→ **PROBLEM TO WORK ON**
Copying exactly, give the lines in the material below from the one with "white cheese: 4 -> 0" to the one with "green teddy bear: 4 -> 2", ends included, and nothing besides.

⟨

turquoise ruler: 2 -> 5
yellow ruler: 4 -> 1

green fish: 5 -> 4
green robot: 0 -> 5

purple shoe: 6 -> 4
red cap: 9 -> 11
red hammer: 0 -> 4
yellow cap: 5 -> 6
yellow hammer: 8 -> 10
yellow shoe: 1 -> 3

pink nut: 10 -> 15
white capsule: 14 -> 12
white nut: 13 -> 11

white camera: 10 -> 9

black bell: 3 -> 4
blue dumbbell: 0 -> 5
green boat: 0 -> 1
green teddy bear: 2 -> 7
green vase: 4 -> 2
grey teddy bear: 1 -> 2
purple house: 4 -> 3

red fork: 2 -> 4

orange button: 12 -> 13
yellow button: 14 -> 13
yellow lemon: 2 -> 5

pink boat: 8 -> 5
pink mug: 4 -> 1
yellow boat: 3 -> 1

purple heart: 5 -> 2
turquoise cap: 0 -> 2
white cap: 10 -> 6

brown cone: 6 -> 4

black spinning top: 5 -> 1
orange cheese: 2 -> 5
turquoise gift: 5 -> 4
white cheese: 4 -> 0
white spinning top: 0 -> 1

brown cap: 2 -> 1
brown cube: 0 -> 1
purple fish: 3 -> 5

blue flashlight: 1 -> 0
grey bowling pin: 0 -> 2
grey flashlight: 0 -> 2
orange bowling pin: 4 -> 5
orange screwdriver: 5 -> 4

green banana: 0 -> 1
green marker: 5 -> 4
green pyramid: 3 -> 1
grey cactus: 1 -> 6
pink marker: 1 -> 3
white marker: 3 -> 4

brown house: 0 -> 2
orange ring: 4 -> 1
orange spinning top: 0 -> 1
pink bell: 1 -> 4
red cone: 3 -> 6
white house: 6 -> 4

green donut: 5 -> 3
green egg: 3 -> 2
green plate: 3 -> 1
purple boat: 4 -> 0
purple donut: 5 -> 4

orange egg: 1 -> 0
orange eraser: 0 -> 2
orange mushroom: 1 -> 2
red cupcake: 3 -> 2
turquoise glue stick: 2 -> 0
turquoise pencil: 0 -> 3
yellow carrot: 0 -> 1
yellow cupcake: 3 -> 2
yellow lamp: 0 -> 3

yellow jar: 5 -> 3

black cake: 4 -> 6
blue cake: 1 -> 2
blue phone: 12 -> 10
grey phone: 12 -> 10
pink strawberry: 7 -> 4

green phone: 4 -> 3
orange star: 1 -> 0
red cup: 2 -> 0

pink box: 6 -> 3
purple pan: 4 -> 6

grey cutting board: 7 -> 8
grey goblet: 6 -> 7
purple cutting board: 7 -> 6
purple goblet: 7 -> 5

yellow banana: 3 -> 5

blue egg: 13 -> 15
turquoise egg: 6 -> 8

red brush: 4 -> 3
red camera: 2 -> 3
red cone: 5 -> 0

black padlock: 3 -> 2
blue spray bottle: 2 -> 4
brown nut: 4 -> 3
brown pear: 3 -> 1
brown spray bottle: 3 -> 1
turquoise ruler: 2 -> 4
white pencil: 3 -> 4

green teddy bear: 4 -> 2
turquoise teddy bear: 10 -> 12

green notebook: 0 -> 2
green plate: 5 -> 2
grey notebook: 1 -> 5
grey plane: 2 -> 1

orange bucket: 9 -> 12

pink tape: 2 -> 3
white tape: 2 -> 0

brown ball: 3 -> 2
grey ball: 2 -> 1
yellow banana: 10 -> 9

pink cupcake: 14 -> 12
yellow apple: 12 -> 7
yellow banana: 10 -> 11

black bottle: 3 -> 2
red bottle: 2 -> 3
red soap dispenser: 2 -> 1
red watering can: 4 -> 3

⟩

→ **RESPONSE TO THIS EXERCISE**
white cheese: 4 -> 0
white spinning top: 0 -> 1

brown cap: 2 -> 1
brown cube: 0 -> 1
purple fish: 3 -> 5

blue flashlight: 1 -> 0
grey bowling pin: 0 -> 2
grey flashlight: 0 -> 2
orange bowling pin: 4 -> 5
orange screwdriver: 5 -> 4

green banana: 0 -> 1
green marker: 5 -> 4
green pyramid: 3 -> 1
grey cactus: 1 -> 6
pink marker: 1 -> 3
white marker: 3 -> 4

brown house: 0 -> 2
orange ring: 4 -> 1
orange spinning top: 0 -> 1
pink bell: 1 -> 4
red cone: 3 -> 6
white house: 6 -> 4

green donut: 5 -> 3
green egg: 3 -> 2
green plate: 3 -> 1
purple boat: 4 -> 0
purple donut: 5 -> 4

orange egg: 1 -> 0
orange eraser: 0 -> 2
orange mushroom: 1 -> 2
red cupcake: 3 -> 2
turquoise glue stick: 2 -> 0
turquoise pencil: 0 -> 3
yellow carrot: 0 -> 1
yellow cupcake: 3 -> 2
yellow lamp: 0 -> 3

yellow jar: 5 -> 3

black cake: 4 -> 6
blue cake: 1 -> 2
blue phone: 12 -> 10
grey phone: 12 -> 10
pink strawberry: 7 -> 4

green phone: 4 -> 3
orange star: 1 -> 0
red cup: 2 -> 0

pink box: 6 -> 3
purple pan: 4 -> 6

grey cutting board: 7 -> 8
grey goblet: 6 -> 7
purple cutting board: 7 -> 6
purple goblet: 7 -> 5

yellow banana: 3 -> 5

blue egg: 13 -> 15
turquoise egg: 6 -> 8

red brush: 4 -> 3
red camera: 2 -> 3
red cone: 5 -> 0

black padlock: 3 -> 2
blue spray bottle: 2 -> 4
brown nut: 4 -> 3
brown pear: 3 -> 1
brown spray bottle: 3 -> 1
turquoise ruler: 2 -> 4
white pencil: 3 -> 4

green teddy bear: 4 -> 2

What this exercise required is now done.